* _SUPPLIED DATA_
===============
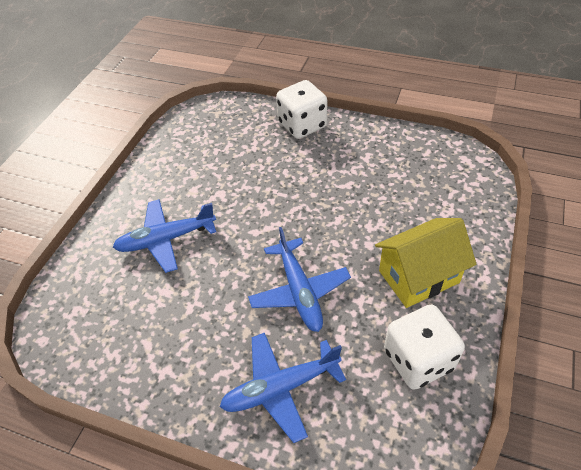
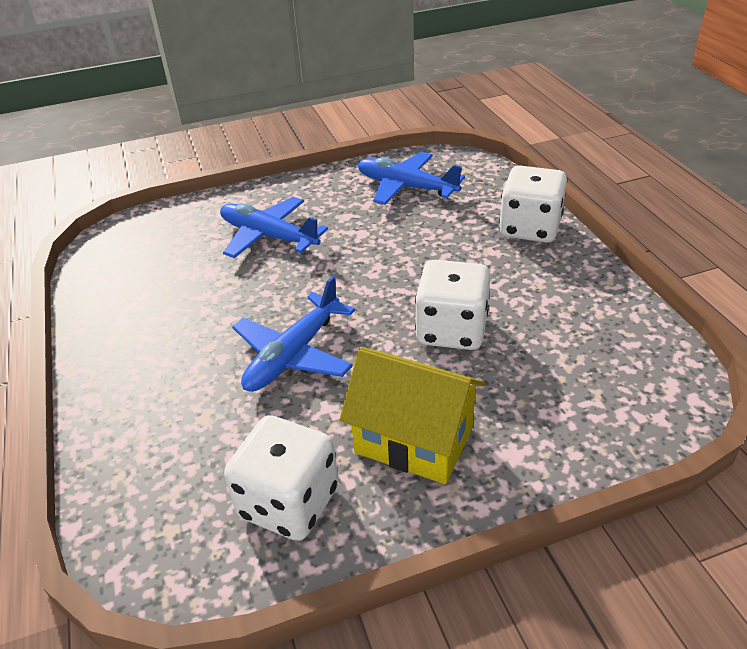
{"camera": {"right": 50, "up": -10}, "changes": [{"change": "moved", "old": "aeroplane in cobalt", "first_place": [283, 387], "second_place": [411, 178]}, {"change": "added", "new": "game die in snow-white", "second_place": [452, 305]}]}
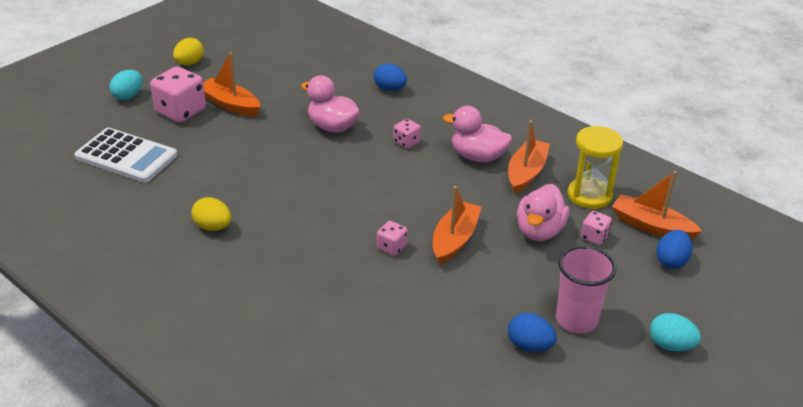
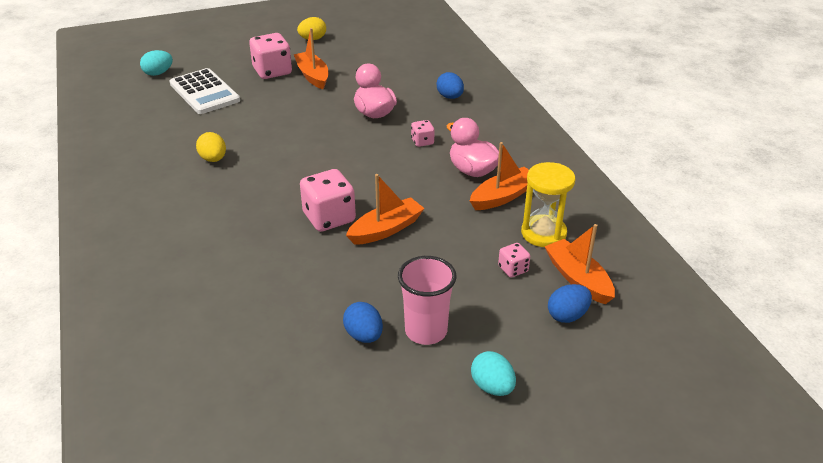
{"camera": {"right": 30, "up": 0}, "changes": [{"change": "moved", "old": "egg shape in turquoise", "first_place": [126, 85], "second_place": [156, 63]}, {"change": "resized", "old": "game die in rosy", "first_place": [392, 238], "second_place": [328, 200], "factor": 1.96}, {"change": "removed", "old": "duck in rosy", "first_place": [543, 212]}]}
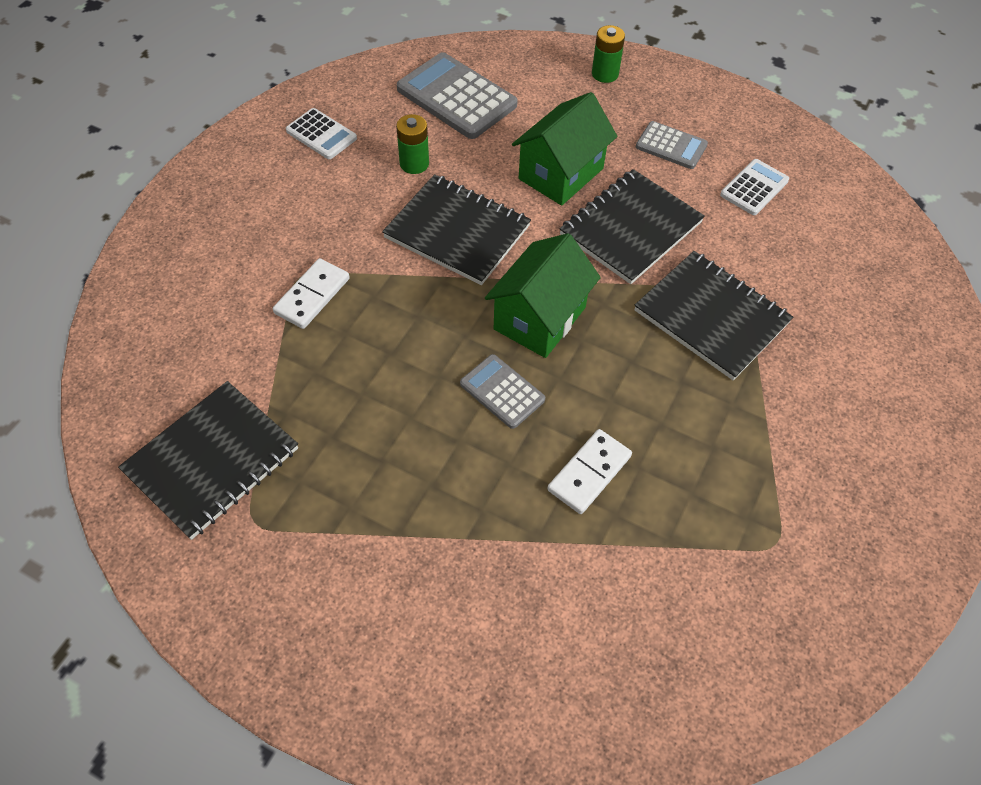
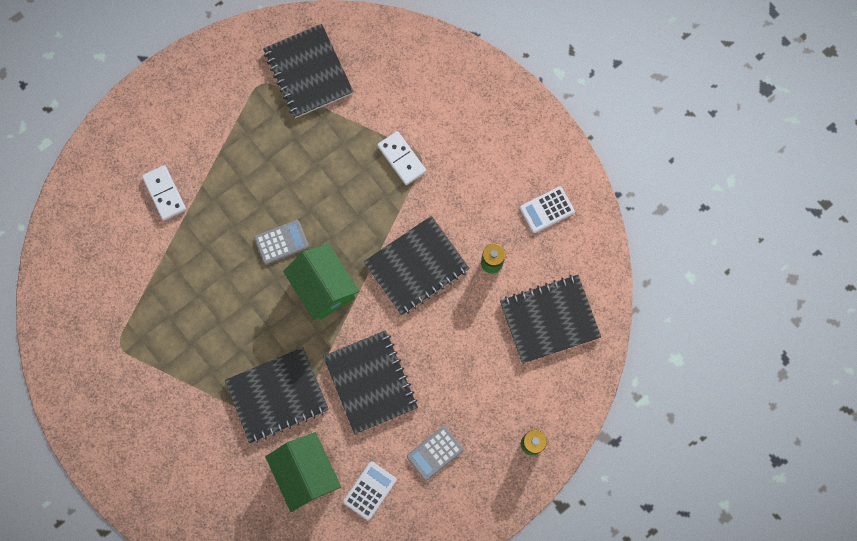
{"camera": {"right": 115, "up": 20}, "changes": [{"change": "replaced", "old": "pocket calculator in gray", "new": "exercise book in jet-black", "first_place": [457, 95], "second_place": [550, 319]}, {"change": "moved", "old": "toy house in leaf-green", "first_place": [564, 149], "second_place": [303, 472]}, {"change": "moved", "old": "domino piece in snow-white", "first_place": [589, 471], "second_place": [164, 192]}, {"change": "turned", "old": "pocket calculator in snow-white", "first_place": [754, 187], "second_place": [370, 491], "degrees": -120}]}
===============
* _ASSIGNMENT_
In your copy, the listing above should appear word for word, with no images.

* _RESPONSE AREA_
{"camera": {"right": 50, "up": -10}, "changes": [{"change": "moved", "old": "aeroplane in cobalt", "first_place": [283, 387], "second_place": [411, 178]}, {"change": "added", "new": "game die in snow-white", "second_place": [452, 305]}]}
{"camera": {"right": 30, "up": 0}, "changes": [{"change": "moved", "old": "egg shape in turquoise", "first_place": [126, 85], "second_place": [156, 63]}, {"change": "resized", "old": "game die in rosy", "first_place": [392, 238], "second_place": [328, 200], "factor": 1.96}, {"change": "removed", "old": "duck in rosy", "first_place": [543, 212]}]}
{"camera": {"right": 115, "up": 20}, "changes": [{"change": "replaced", "old": "pocket calculator in gray", "new": "exercise book in jet-black", "first_place": [457, 95], "second_place": [550, 319]}, {"change": "moved", "old": "toy house in leaf-green", "first_place": [564, 149], "second_place": [303, 472]}, {"change": "moved", "old": "domino piece in snow-white", "first_place": [589, 471], "second_place": [164, 192]}, {"change": "turned", "old": "pocket calculator in snow-white", "first_place": [754, 187], "second_place": [370, 491], "degrees": -120}]}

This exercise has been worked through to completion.